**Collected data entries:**
::::

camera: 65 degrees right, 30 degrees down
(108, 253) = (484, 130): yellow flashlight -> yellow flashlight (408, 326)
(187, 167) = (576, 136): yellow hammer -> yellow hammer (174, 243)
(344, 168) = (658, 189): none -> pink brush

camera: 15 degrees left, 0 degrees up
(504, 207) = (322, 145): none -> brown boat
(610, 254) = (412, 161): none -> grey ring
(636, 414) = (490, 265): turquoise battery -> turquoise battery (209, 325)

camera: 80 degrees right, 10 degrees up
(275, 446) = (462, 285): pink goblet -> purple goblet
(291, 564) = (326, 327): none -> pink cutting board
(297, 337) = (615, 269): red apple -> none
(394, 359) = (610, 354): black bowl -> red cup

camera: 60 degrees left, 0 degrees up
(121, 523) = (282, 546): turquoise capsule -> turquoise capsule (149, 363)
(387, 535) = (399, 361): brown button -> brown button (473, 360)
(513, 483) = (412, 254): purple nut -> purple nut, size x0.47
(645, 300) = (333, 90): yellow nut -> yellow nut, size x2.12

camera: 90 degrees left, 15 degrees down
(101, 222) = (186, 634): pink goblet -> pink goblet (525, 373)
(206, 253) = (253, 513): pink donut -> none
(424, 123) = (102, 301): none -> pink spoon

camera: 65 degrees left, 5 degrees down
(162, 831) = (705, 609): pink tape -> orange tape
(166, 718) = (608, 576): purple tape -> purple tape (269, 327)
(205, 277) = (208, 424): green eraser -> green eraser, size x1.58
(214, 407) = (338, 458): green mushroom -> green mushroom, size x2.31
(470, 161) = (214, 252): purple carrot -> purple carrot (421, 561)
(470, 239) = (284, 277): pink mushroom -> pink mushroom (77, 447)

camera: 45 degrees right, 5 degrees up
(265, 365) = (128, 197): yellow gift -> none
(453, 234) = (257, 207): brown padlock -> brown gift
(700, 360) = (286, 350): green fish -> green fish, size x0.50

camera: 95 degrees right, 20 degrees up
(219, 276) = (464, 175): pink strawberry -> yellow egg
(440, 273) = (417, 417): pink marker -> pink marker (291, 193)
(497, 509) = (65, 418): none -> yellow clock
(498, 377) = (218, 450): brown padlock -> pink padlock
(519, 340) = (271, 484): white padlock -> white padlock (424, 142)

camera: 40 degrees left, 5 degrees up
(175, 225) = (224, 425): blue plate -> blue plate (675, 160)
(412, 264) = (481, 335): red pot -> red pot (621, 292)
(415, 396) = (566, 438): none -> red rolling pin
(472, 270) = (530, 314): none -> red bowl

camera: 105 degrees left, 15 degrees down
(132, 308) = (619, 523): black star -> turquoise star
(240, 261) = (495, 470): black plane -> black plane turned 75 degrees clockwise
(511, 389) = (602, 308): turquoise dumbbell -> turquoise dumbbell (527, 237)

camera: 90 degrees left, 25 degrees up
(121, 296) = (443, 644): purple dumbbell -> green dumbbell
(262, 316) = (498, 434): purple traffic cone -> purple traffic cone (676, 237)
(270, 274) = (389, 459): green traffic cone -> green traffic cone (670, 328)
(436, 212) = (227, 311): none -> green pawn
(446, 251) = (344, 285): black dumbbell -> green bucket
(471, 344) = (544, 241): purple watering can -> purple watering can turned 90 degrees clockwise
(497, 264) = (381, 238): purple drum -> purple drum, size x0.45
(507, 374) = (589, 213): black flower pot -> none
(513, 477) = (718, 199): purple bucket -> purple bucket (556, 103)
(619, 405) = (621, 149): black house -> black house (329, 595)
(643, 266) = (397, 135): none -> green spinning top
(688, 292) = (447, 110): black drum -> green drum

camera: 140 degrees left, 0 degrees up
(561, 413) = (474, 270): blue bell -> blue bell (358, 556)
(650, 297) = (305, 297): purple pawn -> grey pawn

::::

Which lines belong in the answer? Exactly those from the first line of the entries through the line holding "(453, 234) = (257, 207): brown", inclusive, copied unchanged.

**SOLUTION FOR THIS TASK:**
camera: 65 degrees right, 30 degrees down
(108, 253) = (484, 130): yellow flashlight -> yellow flashlight (408, 326)
(187, 167) = (576, 136): yellow hammer -> yellow hammer (174, 243)
(344, 168) = (658, 189): none -> pink brush

camera: 15 degrees left, 0 degrees up
(504, 207) = (322, 145): none -> brown boat
(610, 254) = (412, 161): none -> grey ring
(636, 414) = (490, 265): turquoise battery -> turquoise battery (209, 325)

camera: 80 degrees right, 10 degrees up
(275, 446) = (462, 285): pink goblet -> purple goblet
(291, 564) = (326, 327): none -> pink cutting board
(297, 337) = (615, 269): red apple -> none
(394, 359) = (610, 354): black bowl -> red cup

camera: 60 degrees left, 0 degrees up
(121, 523) = (282, 546): turquoise capsule -> turquoise capsule (149, 363)
(387, 535) = (399, 361): brown button -> brown button (473, 360)
(513, 483) = (412, 254): purple nut -> purple nut, size x0.47
(645, 300) = (333, 90): yellow nut -> yellow nut, size x2.12

camera: 90 degrees left, 15 degrees down
(101, 222) = (186, 634): pink goblet -> pink goblet (525, 373)
(206, 253) = (253, 513): pink donut -> none
(424, 123) = (102, 301): none -> pink spoon

camera: 65 degrees left, 5 degrees down
(162, 831) = (705, 609): pink tape -> orange tape
(166, 718) = (608, 576): purple tape -> purple tape (269, 327)
(205, 277) = (208, 424): green eraser -> green eraser, size x1.58
(214, 407) = (338, 458): green mushroom -> green mushroom, size x2.31
(470, 161) = (214, 252): purple carrot -> purple carrot (421, 561)
(470, 239) = (284, 277): pink mushroom -> pink mushroom (77, 447)

camera: 45 degrees right, 5 degrees up
(265, 365) = (128, 197): yellow gift -> none
(453, 234) = (257, 207): brown padlock -> brown gift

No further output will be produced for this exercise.